> Prompt
Below are records; please give the number of their lines that contain the string "none", and only that number.

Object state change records

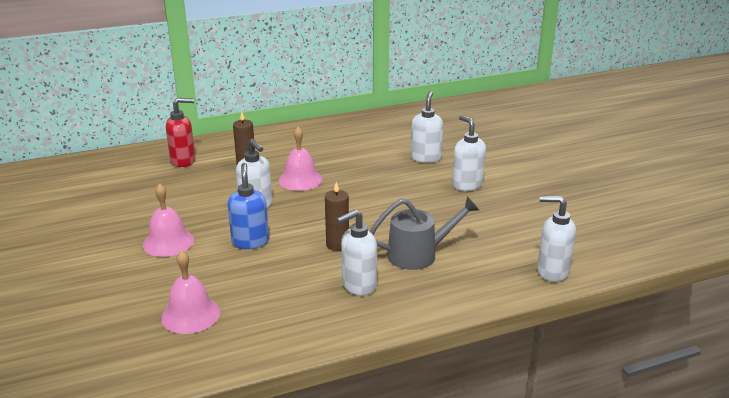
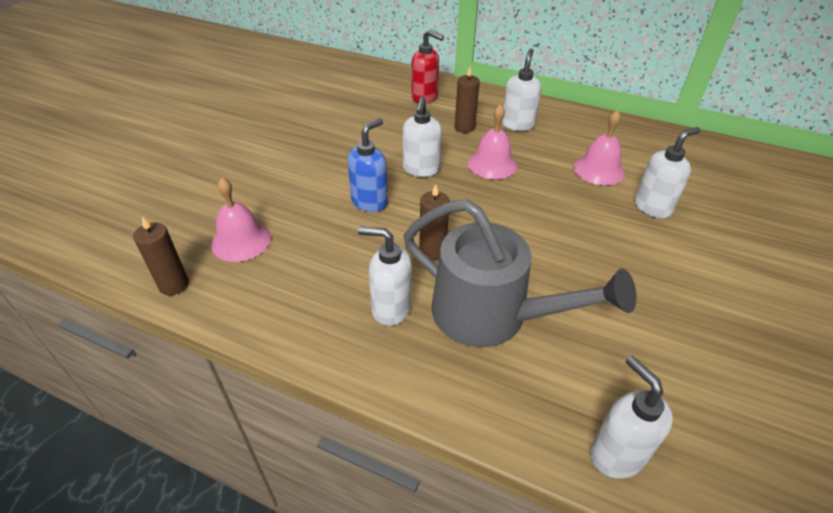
camera: 45 degrees right, 15 degrees up
(168, 242) = (316, 165): pink bell -> pink bell (599, 170)
(184, 367) = (174, 285): none -> brown candle
(419, 254) = (492, 316): grey watering can -> grey watering can, size x1.51
(466, 185) = (658, 267): white soap dispenser -> white soap dispenser (517, 124)

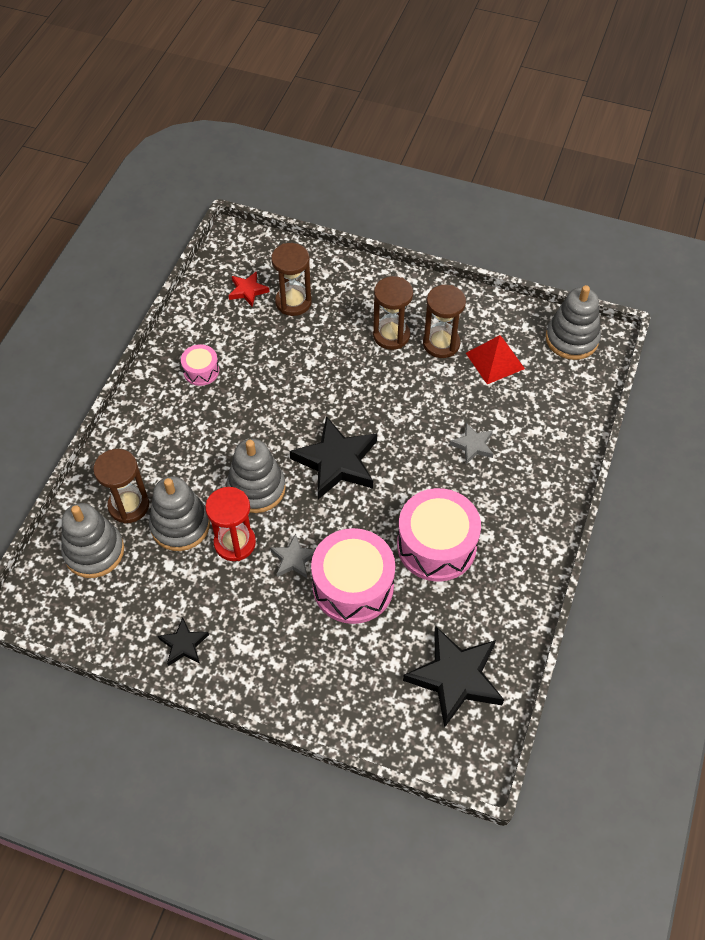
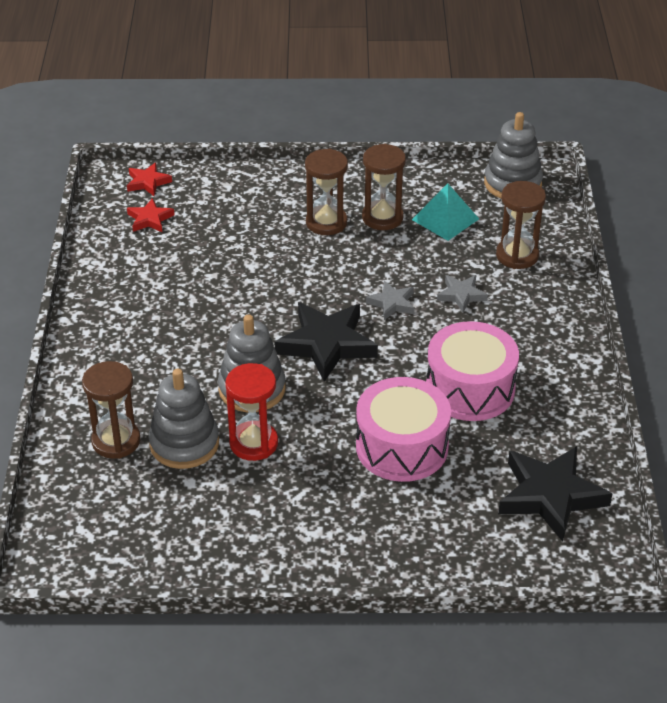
camera: 20 degrees left, 15 degrees down
(94, 551) = (98, 493): grey stacking toy -> none
(184, 644) = (245, 549): black star -> none
(201, 371) = (135, 301): pink drum -> none
(262, 252) = (148, 182): none -> red star
(293, 302) = (205, 218): brown hourglass -> brown hourglass (517, 255)
(293, 559) = (325, 440): grey star -> grey star (392, 303)
(495, 360) = (445, 219): red pyramid -> turquoise pyramid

> Reply
5